**What needs to be done**
Please keep pictures out and return the lines below exactly, from the one holding "U204: ATtiny85 -> ATtiny13A" through the last, both included.

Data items
== Segment start ==

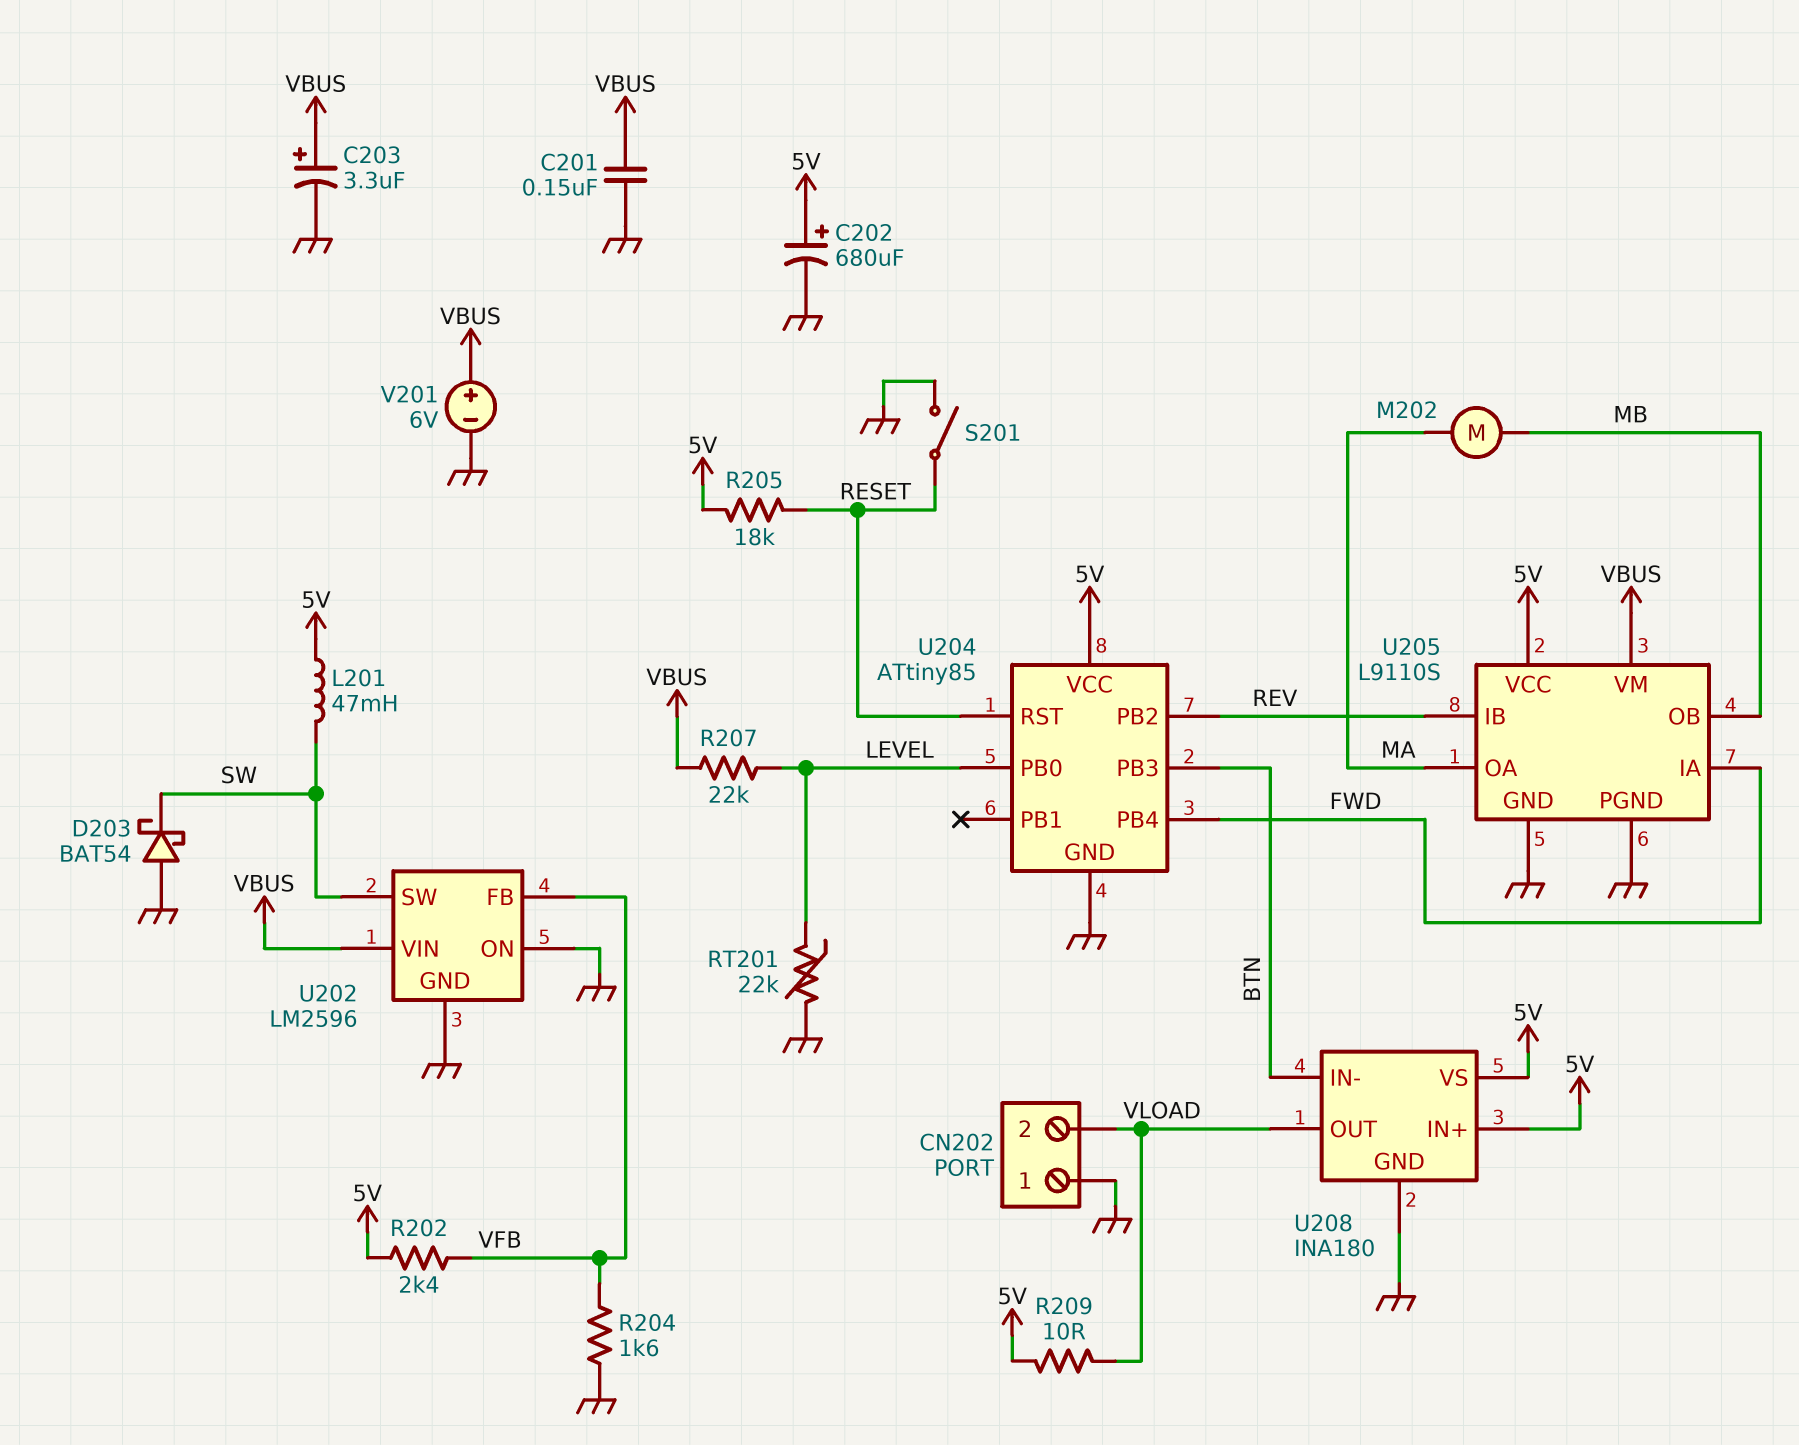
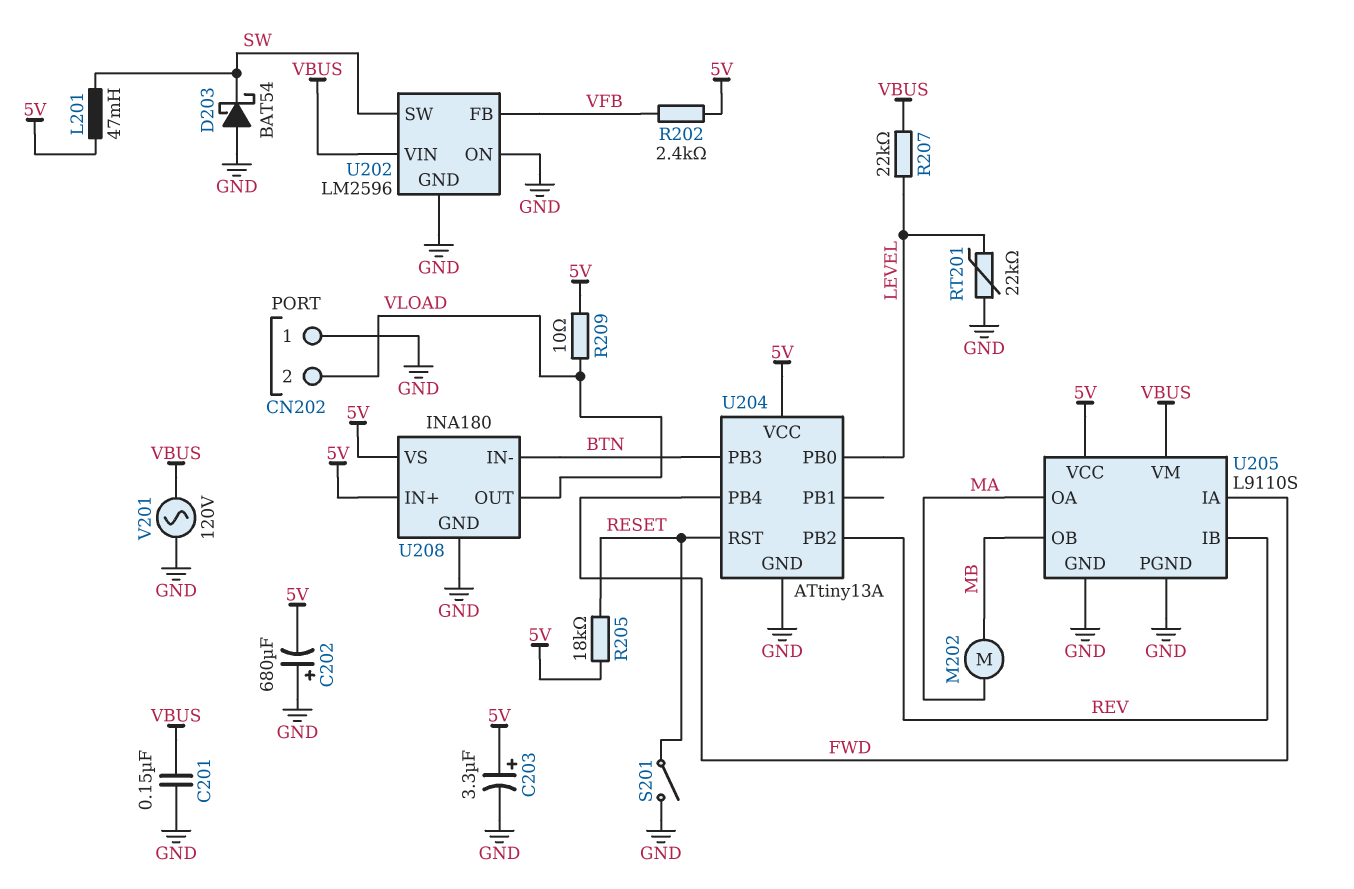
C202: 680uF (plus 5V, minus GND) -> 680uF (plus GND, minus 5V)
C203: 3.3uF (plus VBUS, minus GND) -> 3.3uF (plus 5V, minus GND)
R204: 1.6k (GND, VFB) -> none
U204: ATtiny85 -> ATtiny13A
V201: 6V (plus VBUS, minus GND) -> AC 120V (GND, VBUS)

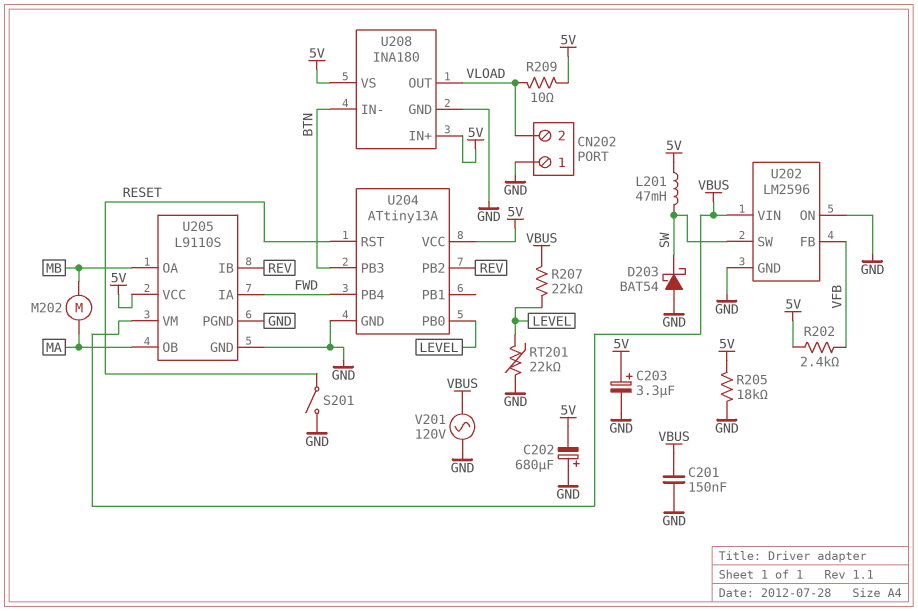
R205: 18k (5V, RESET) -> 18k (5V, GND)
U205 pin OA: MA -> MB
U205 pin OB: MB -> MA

== Segment end ==

**Written answer**
U204: ATtiny85 -> ATtiny13A
V201: 6V (plus VBUS, minus GND) -> AC 120V (GND, VBUS)

R205: 18k (5V, RESET) -> 18k (5V, GND)
U205 pin OA: MA -> MB
U205 pin OB: MB -> MA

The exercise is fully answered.